▶ _Work order_: An exact restatement is required. Cover only the lines of the records from the first through the line with "(305, 62) = (338, 139): black", and skip pictures.

Object matching data:
--------------------------------------------------

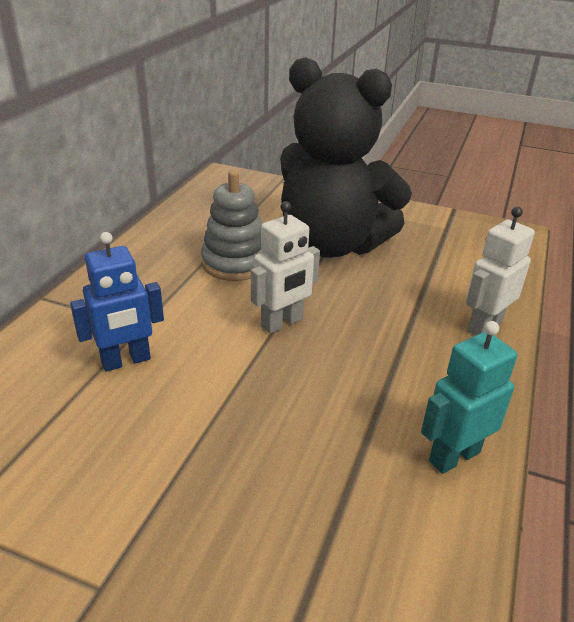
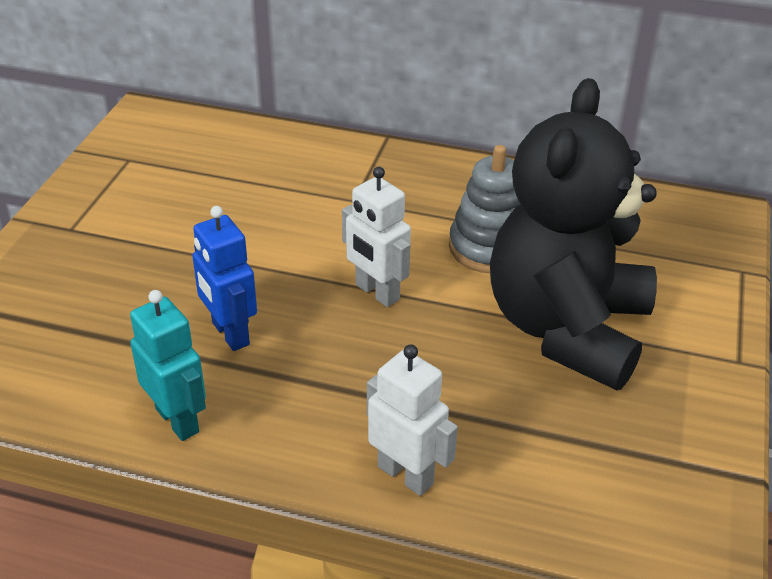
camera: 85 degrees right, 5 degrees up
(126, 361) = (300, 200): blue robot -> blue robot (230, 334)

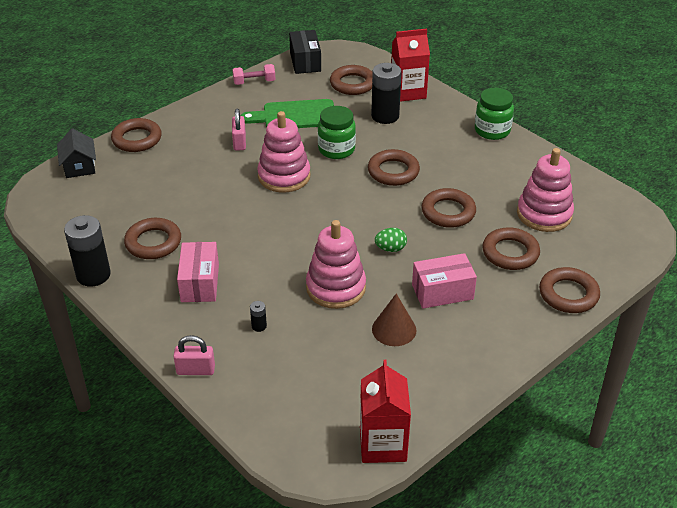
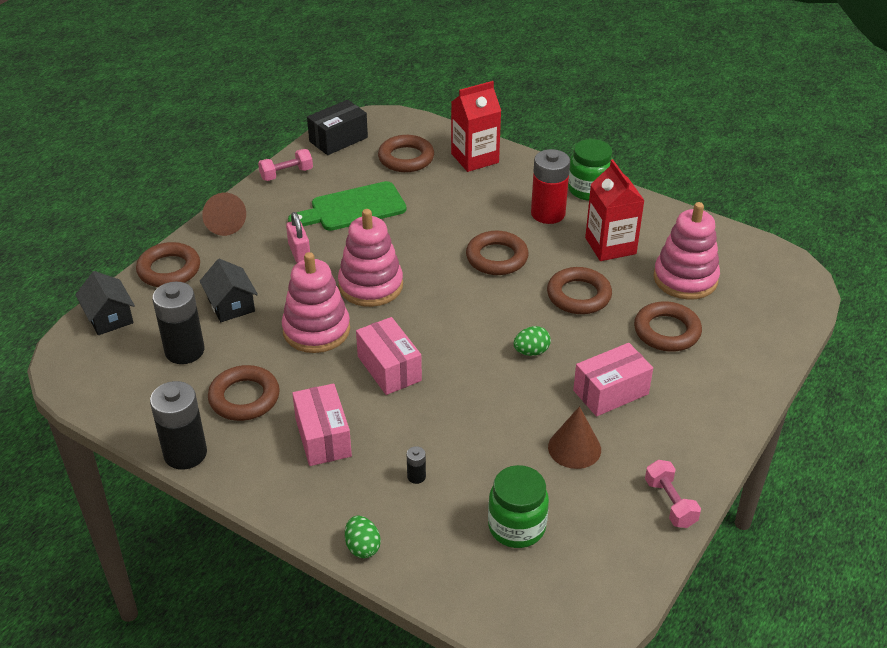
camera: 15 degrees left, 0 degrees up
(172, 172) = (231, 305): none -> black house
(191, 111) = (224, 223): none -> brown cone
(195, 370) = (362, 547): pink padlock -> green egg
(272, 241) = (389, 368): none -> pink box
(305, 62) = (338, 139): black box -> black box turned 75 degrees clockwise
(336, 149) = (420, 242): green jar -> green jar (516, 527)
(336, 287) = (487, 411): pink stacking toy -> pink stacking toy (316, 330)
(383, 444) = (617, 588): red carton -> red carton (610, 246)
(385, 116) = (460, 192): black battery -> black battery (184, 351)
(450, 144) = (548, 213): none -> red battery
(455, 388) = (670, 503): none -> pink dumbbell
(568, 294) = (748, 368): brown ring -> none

--------------------------------------------------

▶ _Answer to the exercise_:
camera: 85 degrees right, 5 degrees up
(126, 361) = (300, 200): blue robot -> blue robot (230, 334)

camera: 15 degrees left, 0 degrees up
(172, 172) = (231, 305): none -> black house
(191, 111) = (224, 223): none -> brown cone
(195, 370) = (362, 547): pink padlock -> green egg
(272, 241) = (389, 368): none -> pink box
(305, 62) = (338, 139): black box -> black box turned 75 degrees clockwise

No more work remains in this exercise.